▶ _Goal of the exercise_
Please copy all of the records below word for word, leaving out the pictures.

▶ _Items_

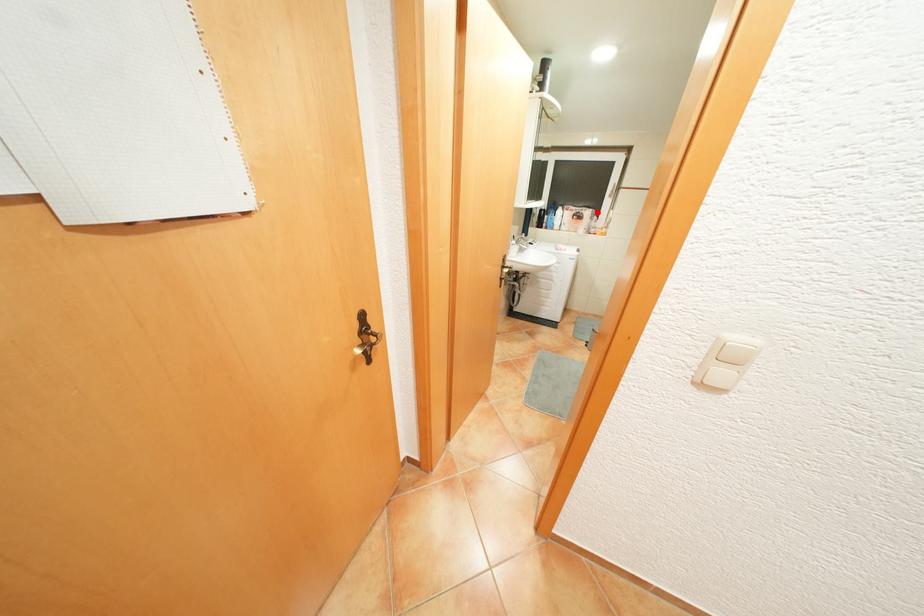
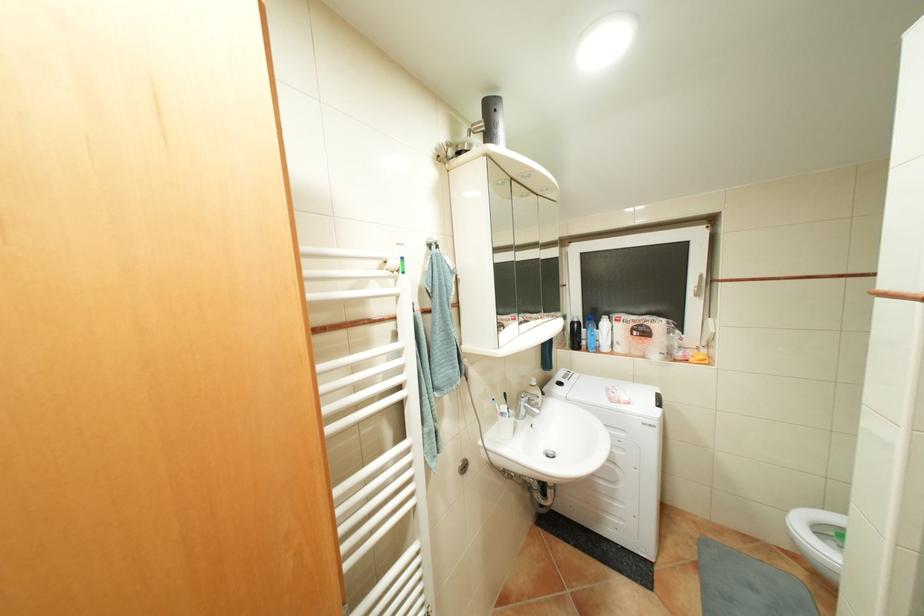
Find the pixel in the second image that matches the highlighted location in the first image.

(667, 323)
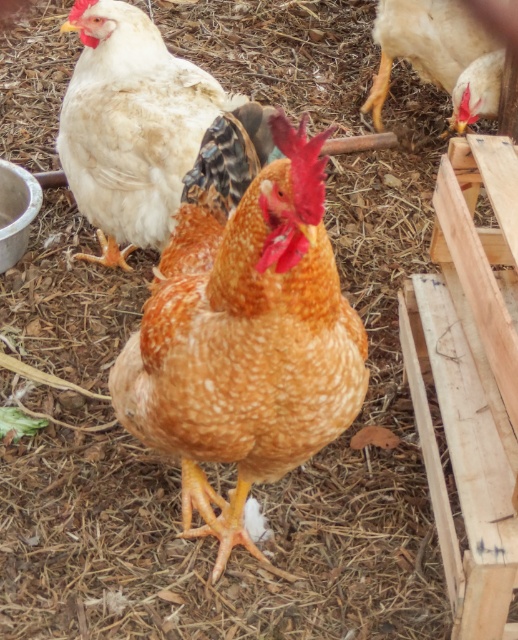
In the chicken coop scene, there is a speckled feathered chicken at center and a white fluffy chicken at upper left. Which chicken is positioned lower in the image?

The speckled feathered chicken at center is positioned lower than the white fluffy chicken at upper left.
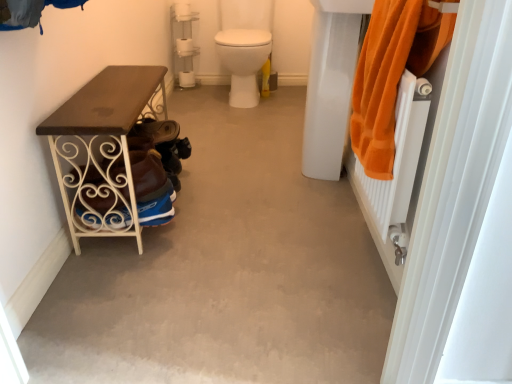
Question: Does smooth concrete floor at center have a lesser width compared to white glossy sink at upper right?

Choices:
 (A) no
 (B) yes

Answer: (A)

Question: Can you confirm if smooth concrete floor at center is bigger than white glossy sink at upper right?

Choices:
 (A) yes
 (B) no

Answer: (A)

Question: Is smooth concrete floor at center touching white glossy sink at upper right?

Choices:
 (A) yes
 (B) no

Answer: (B)

Question: Is smooth concrete floor at center turned away from white glossy sink at upper right?

Choices:
 (A) yes
 (B) no

Answer: (B)

Question: Considering the relative sizes of smooth concrete floor at center and white glossy sink at upper right in the image provided, is smooth concrete floor at center taller than white glossy sink at upper right?

Choices:
 (A) yes
 (B) no

Answer: (B)

Question: From a real-world perspective, is smooth concrete floor at center physically below white glossy sink at upper right?

Choices:
 (A) yes
 (B) no

Answer: (A)

Question: Is brown wood table at left thinner than orange terry cloth towel at right?

Choices:
 (A) no
 (B) yes

Answer: (A)

Question: From a real-world perspective, is brown wood table at left positioned over orange terry cloth towel at right based on gravity?

Choices:
 (A) no
 (B) yes

Answer: (A)

Question: Can you confirm if brown wood table at left is positioned to the right of orange terry cloth towel at right?

Choices:
 (A) no
 (B) yes

Answer: (A)

Question: From the image's perspective, is brown wood table at left beneath orange terry cloth towel at right?

Choices:
 (A) yes
 (B) no

Answer: (A)

Question: Is orange terry cloth towel at right a part of brown wood table at left?

Choices:
 (A) yes
 (B) no

Answer: (B)

Question: From the image's perspective, is brown wood table at left on top of orange terry cloth towel at right?

Choices:
 (A) yes
 (B) no

Answer: (B)

Question: From a real-world perspective, is smooth concrete floor at center over brown suede shoe at lower left?

Choices:
 (A) yes
 (B) no

Answer: (B)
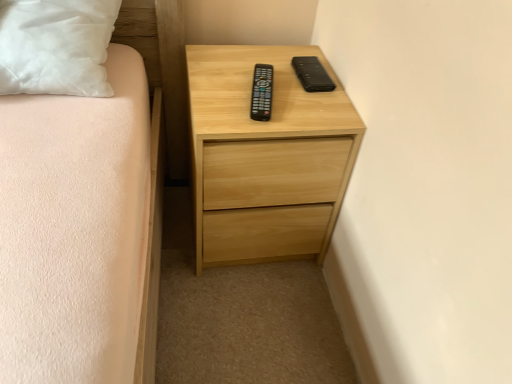
Question: From a real-world perspective, does black matte case at upper right sit lower than natural wood chest of drawers at center?

Choices:
 (A) no
 (B) yes

Answer: (A)

Question: Does black matte case at upper right turn towards natural wood chest of drawers at center?

Choices:
 (A) no
 (B) yes

Answer: (B)

Question: Can you confirm if black matte case at upper right is positioned to the right of natural wood chest of drawers at center?

Choices:
 (A) yes
 (B) no

Answer: (A)

Question: From a real-world perspective, is black matte case at upper right located higher than natural wood chest of drawers at center?

Choices:
 (A) yes
 (B) no

Answer: (A)

Question: Is black matte case at upper right wider than natural wood chest of drawers at center?

Choices:
 (A) yes
 (B) no

Answer: (B)

Question: From the image's perspective, relative to natural wood chest of drawers at center, is black plastic remote at center above or below?

Choices:
 (A) above
 (B) below

Answer: (A)

Question: Is black plastic remote at center bigger or smaller than natural wood chest of drawers at center?

Choices:
 (A) big
 (B) small

Answer: (B)

Question: Is black plastic remote at center wider or thinner than natural wood chest of drawers at center?

Choices:
 (A) thin
 (B) wide

Answer: (A)

Question: Considering their positions, is black plastic remote at center located in front of or behind natural wood chest of drawers at center?

Choices:
 (A) behind
 (B) front

Answer: (A)

Question: In terms of size, does black plastic remote at center appear bigger or smaller than black matte case at upper right?

Choices:
 (A) big
 (B) small

Answer: (A)

Question: Is black plastic remote at center in front of or behind black matte case at upper right in the image?

Choices:
 (A) front
 (B) behind

Answer: (A)

Question: Is black plastic remote at center taller or shorter than black matte case at upper right?

Choices:
 (A) tall
 (B) short

Answer: (A)

Question: Is black plastic remote at center wider or thinner than black matte case at upper right?

Choices:
 (A) wide
 (B) thin

Answer: (A)

Question: Is natural wood chest of drawers at center situated inside black matte case at upper right or outside?

Choices:
 (A) outside
 (B) inside

Answer: (A)

Question: Considering the relative positions of natural wood chest of drawers at center and black matte case at upper right in the image provided, is natural wood chest of drawers at center to the left or to the right of black matte case at upper right?

Choices:
 (A) left
 (B) right

Answer: (A)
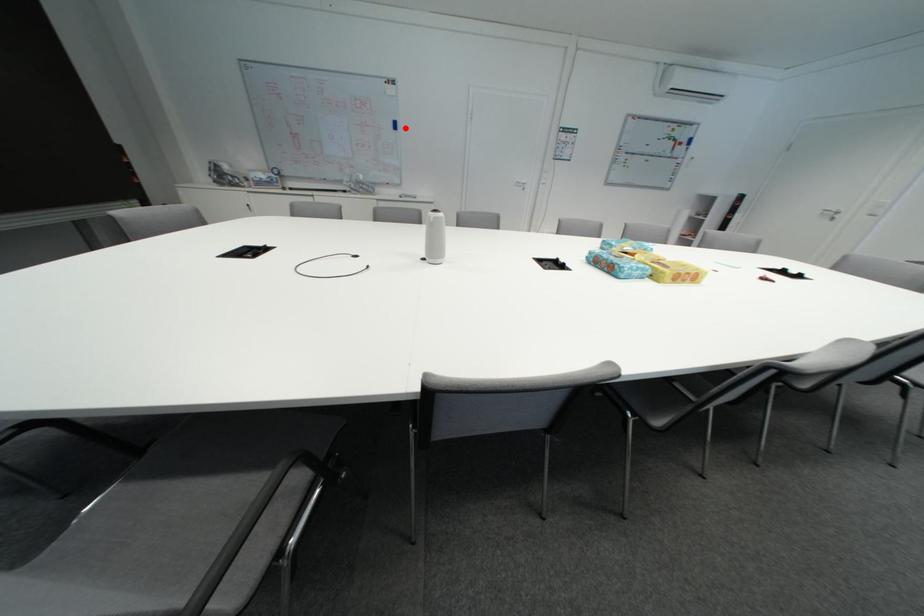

▶ _Exercise output_
Find the pixel in the second image that matches the highlighted location in the first image.

(667, 323)
In the chicken coop scene, there is a speckled feathered chicken at center and a white fluffy chicken at upper left. Which chicken is positioned lower in the image?

The speckled feathered chicken at center is positioned lower than the white fluffy chicken at upper left.
Question: Does smooth concrete floor at center have a lesser width compared to white glossy sink at upper right?

Choices:
 (A) no
 (B) yes

Answer: (A)

Question: Can you confirm if smooth concrete floor at center is bigger than white glossy sink at upper right?

Choices:
 (A) yes
 (B) no

Answer: (A)

Question: Is smooth concrete floor at center touching white glossy sink at upper right?

Choices:
 (A) yes
 (B) no

Answer: (B)

Question: Is smooth concrete floor at center turned away from white glossy sink at upper right?

Choices:
 (A) yes
 (B) no

Answer: (B)

Question: Considering the relative sizes of smooth concrete floor at center and white glossy sink at upper right in the image provided, is smooth concrete floor at center taller than white glossy sink at upper right?

Choices:
 (A) yes
 (B) no

Answer: (B)

Question: From a real-world perspective, is smooth concrete floor at center physically below white glossy sink at upper right?

Choices:
 (A) yes
 (B) no

Answer: (A)

Question: Is brown wood table at left thinner than orange terry cloth towel at right?

Choices:
 (A) no
 (B) yes

Answer: (A)

Question: From a real-world perspective, is brown wood table at left positioned over orange terry cloth towel at right based on gravity?

Choices:
 (A) no
 (B) yes

Answer: (A)

Question: Can you confirm if brown wood table at left is positioned to the right of orange terry cloth towel at right?

Choices:
 (A) no
 (B) yes

Answer: (A)

Question: From the image's perspective, is brown wood table at left beneath orange terry cloth towel at right?

Choices:
 (A) yes
 (B) no

Answer: (A)

Question: Is orange terry cloth towel at right a part of brown wood table at left?

Choices:
 (A) yes
 (B) no

Answer: (B)

Question: From the image's perspective, is brown wood table at left on top of orange terry cloth towel at right?

Choices:
 (A) yes
 (B) no

Answer: (B)

Question: From a real-world perspective, is smooth concrete floor at center over brown suede shoe at lower left?

Choices:
 (A) yes
 (B) no

Answer: (B)
Question: From a real-world perspective, does black matte case at upper right sit lower than natural wood chest of drawers at center?

Choices:
 (A) no
 (B) yes

Answer: (A)

Question: Does black matte case at upper right turn towards natural wood chest of drawers at center?

Choices:
 (A) no
 (B) yes

Answer: (B)

Question: Can you confirm if black matte case at upper right is positioned to the right of natural wood chest of drawers at center?

Choices:
 (A) yes
 (B) no

Answer: (A)

Question: From a real-world perspective, is black matte case at upper right located higher than natural wood chest of drawers at center?

Choices:
 (A) yes
 (B) no

Answer: (A)

Question: Is black matte case at upper right wider than natural wood chest of drawers at center?

Choices:
 (A) yes
 (B) no

Answer: (B)

Question: From the image's perspective, relative to natural wood chest of drawers at center, is black plastic remote at center above or below?

Choices:
 (A) above
 (B) below

Answer: (A)

Question: Is black plastic remote at center bigger or smaller than natural wood chest of drawers at center?

Choices:
 (A) big
 (B) small

Answer: (B)

Question: Is black plastic remote at center wider or thinner than natural wood chest of drawers at center?

Choices:
 (A) thin
 (B) wide

Answer: (A)

Question: Considering their positions, is black plastic remote at center located in front of or behind natural wood chest of drawers at center?

Choices:
 (A) behind
 (B) front

Answer: (A)

Question: In terms of size, does black plastic remote at center appear bigger or smaller than black matte case at upper right?

Choices:
 (A) big
 (B) small

Answer: (A)

Question: Is black plastic remote at center in front of or behind black matte case at upper right in the image?

Choices:
 (A) front
 (B) behind

Answer: (A)

Question: Is black plastic remote at center taller or shorter than black matte case at upper right?

Choices:
 (A) tall
 (B) short

Answer: (A)

Question: Is black plastic remote at center wider or thinner than black matte case at upper right?

Choices:
 (A) wide
 (B) thin

Answer: (A)

Question: Is natural wood chest of drawers at center situated inside black matte case at upper right or outside?

Choices:
 (A) outside
 (B) inside

Answer: (A)

Question: Considering the relative positions of natural wood chest of drawers at center and black matte case at upper right in the image provided, is natural wood chest of drawers at center to the left or to the right of black matte case at upper right?

Choices:
 (A) left
 (B) right

Answer: (A)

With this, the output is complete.